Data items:
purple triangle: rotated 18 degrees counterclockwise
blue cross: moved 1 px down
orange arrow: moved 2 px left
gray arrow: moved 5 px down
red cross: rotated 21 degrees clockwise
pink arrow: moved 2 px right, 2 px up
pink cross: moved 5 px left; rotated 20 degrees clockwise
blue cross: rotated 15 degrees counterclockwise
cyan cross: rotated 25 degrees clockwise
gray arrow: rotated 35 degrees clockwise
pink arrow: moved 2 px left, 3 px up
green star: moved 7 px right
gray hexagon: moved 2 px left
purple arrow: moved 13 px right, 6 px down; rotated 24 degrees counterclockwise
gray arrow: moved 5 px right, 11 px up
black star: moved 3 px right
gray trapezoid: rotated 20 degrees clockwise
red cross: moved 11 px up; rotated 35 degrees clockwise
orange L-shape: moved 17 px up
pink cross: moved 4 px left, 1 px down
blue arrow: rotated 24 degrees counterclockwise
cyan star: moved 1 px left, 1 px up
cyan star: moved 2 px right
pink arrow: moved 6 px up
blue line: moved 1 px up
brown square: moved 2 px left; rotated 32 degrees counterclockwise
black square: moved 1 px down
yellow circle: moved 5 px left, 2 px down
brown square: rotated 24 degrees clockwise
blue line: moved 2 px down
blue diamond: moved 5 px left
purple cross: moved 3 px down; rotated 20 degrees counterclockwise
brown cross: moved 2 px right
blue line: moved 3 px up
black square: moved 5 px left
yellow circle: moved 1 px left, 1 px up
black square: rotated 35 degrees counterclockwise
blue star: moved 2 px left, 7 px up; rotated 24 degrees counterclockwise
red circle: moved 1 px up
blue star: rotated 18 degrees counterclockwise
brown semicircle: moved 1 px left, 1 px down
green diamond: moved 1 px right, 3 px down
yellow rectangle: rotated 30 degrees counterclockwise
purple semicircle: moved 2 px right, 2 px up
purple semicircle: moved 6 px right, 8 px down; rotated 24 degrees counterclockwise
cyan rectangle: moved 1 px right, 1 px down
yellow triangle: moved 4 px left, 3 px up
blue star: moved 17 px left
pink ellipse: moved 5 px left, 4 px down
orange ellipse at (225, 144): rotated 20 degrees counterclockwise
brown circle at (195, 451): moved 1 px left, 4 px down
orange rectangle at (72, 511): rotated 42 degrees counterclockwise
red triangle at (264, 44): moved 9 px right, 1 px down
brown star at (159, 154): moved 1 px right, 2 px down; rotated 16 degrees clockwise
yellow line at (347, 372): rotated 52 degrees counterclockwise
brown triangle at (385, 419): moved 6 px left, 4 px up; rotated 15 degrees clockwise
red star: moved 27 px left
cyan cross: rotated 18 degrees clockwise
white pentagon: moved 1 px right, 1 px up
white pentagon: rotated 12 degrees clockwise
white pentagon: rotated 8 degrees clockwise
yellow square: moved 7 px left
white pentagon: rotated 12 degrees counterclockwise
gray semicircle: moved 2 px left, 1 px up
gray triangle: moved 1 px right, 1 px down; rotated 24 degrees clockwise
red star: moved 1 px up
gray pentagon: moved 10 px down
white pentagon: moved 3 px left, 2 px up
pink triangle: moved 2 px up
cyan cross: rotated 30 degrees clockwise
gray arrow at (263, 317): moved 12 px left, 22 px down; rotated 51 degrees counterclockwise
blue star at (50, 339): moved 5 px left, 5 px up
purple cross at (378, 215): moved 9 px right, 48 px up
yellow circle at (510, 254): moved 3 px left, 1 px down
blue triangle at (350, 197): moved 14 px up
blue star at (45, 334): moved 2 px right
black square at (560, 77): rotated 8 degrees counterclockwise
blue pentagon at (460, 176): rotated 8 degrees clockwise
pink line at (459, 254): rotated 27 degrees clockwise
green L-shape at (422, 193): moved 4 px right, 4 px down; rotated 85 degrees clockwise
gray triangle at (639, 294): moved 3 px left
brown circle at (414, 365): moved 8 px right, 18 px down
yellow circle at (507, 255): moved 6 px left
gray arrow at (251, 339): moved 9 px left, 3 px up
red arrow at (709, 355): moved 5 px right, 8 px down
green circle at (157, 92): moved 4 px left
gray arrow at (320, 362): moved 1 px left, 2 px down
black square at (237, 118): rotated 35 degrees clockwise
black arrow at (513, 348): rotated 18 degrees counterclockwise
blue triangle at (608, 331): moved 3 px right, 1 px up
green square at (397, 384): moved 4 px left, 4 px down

— Goal of the exercise —
List each line of the entries above that contains the word "orange". Matching is case-sensitive.

— Final result —
orange arrow: moved 2 px left
orange L-shape: moved 17 px up
orange ellipse at (225, 144): rotated 20 degrees counterclockwise
orange rectangle at (72, 511): rotated 42 degrees counterclockwise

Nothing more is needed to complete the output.